• **DATA SUPPLIED**:
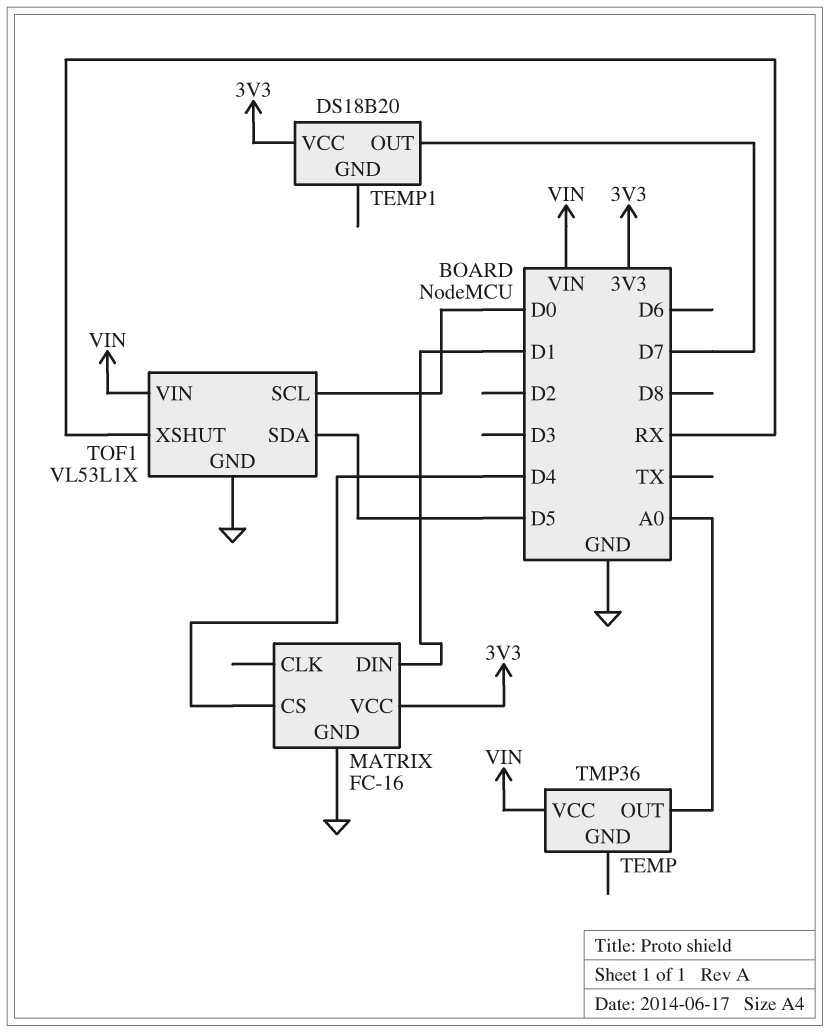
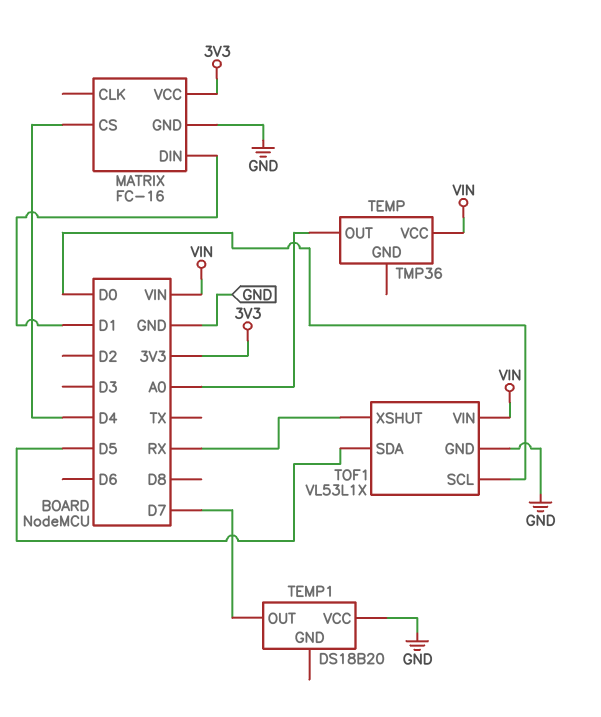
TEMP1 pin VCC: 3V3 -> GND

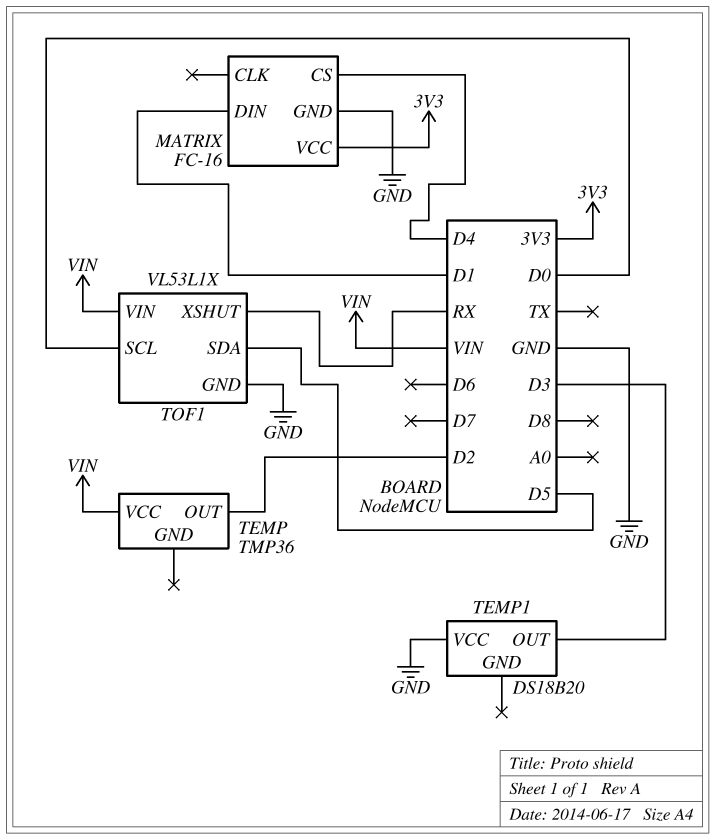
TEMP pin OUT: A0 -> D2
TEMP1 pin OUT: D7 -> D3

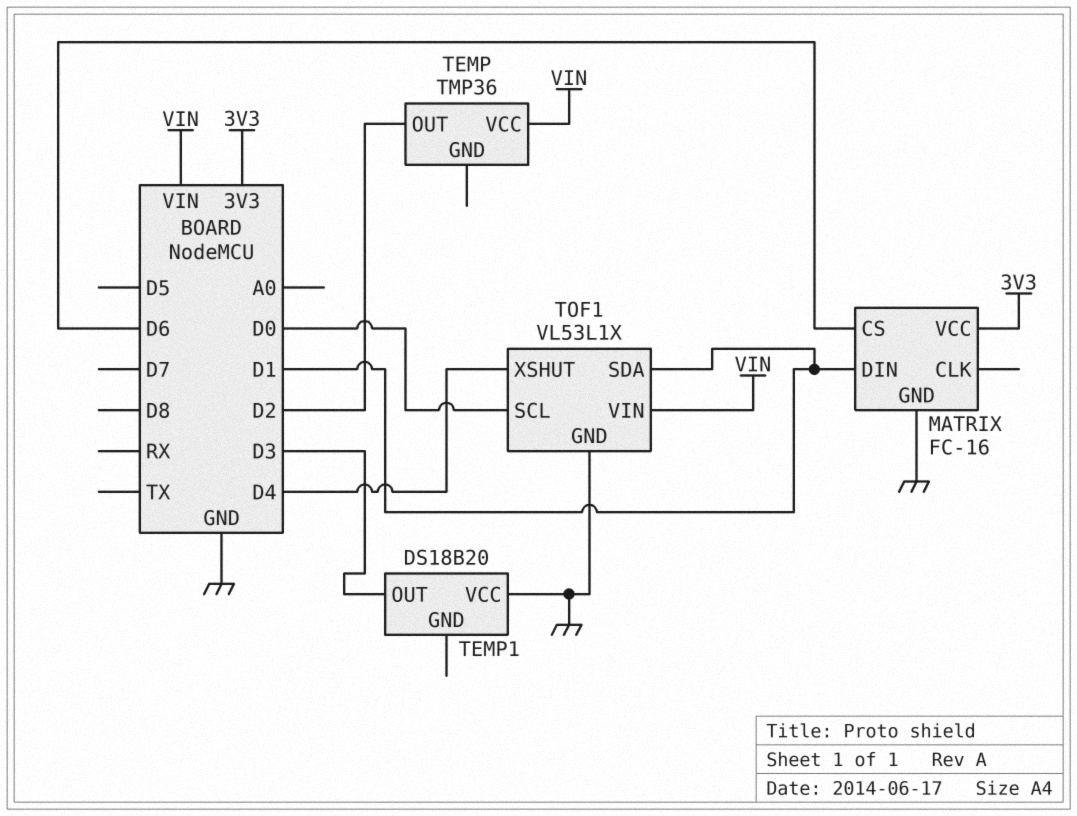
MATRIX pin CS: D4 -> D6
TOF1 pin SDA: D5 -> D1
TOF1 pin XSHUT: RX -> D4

• **REQUIRED ACTION**: Transcribe exactly the line that contains "TEMP pin OUT: A0 -> D2" and each line after it through the end of the listing. Leave out the pictures.

• **RESPONSE BELOW**:
TEMP pin OUT: A0 -> D2
TEMP1 pin OUT: D7 -> D3

MATRIX pin CS: D4 -> D6
TOF1 pin SDA: D5 -> D1
TOF1 pin XSHUT: RX -> D4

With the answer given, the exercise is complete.